## RAW DATA

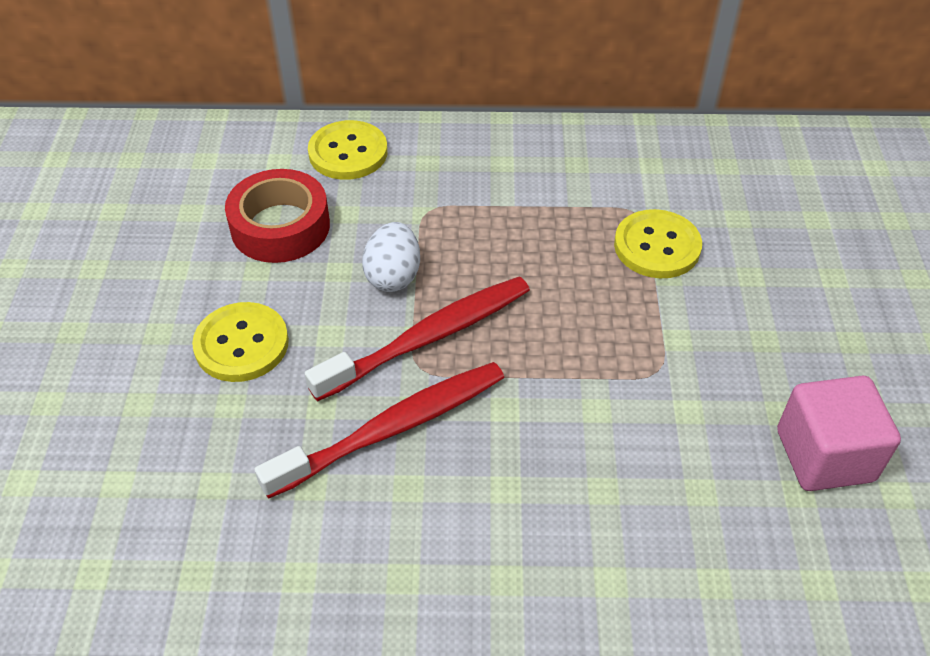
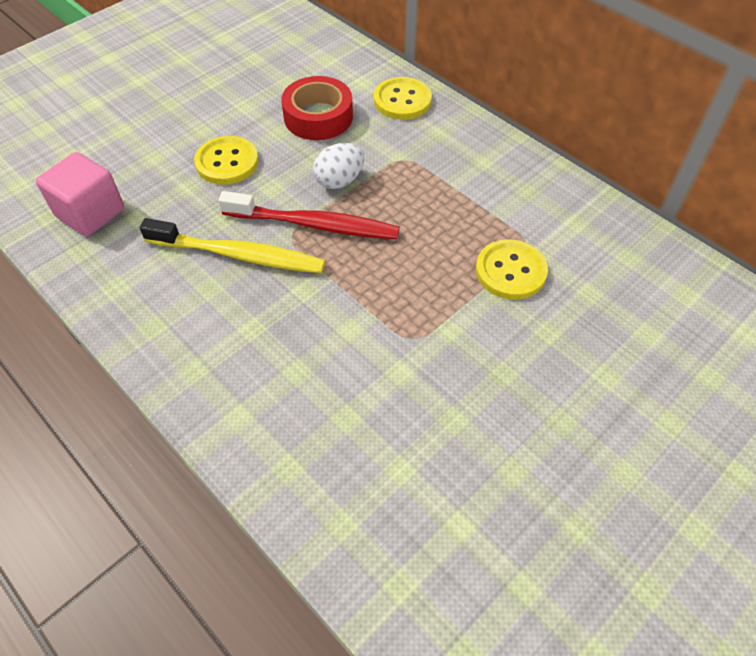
camera: 45 degrees right, 5 degrees up
(392, 428) = (239, 255): red toothbrush -> yellow toothbrush
(824, 455) = (445, 465): pink cube -> pink cube (90, 213)

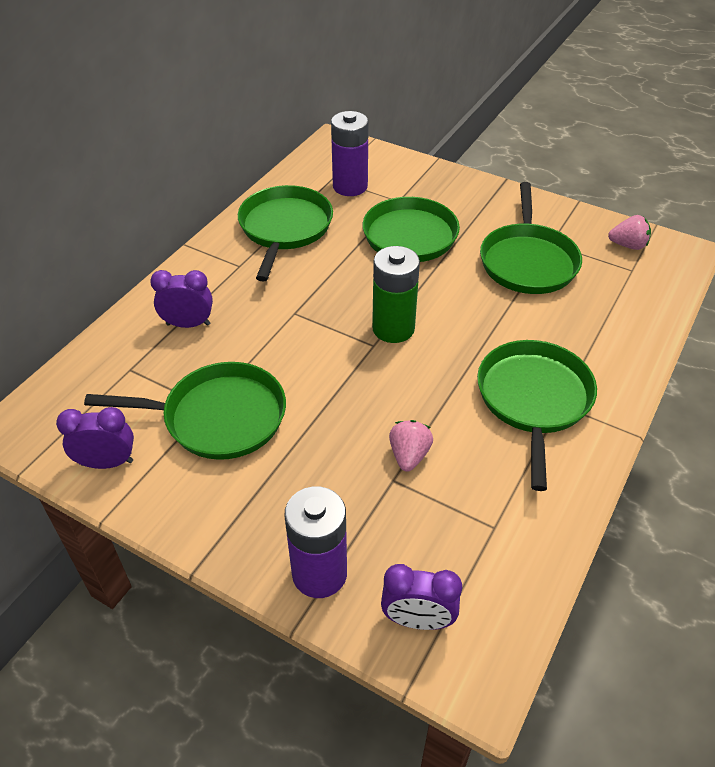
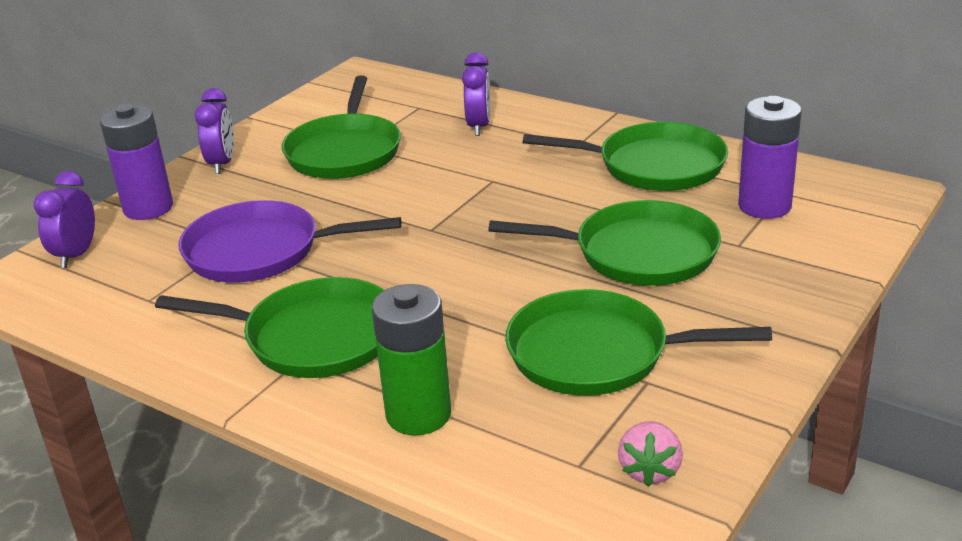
camera: 95 degrees right, 15 degrees down
(107, 463) = (307, 111): purple clock -> purple clock (222, 164)
(393, 328) = (457, 241): green battery -> green battery (418, 414)
(409, 455) = (260, 251): pink strawberry -> purple pan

## EXERCISE DIRECTIONS
Go through the records above. Copy each line in which the string "pink" appears.

## OUTPUT
(824, 455) = (445, 465): pink cube -> pink cube (90, 213)
(409, 455) = (260, 251): pink strawberry -> purple pan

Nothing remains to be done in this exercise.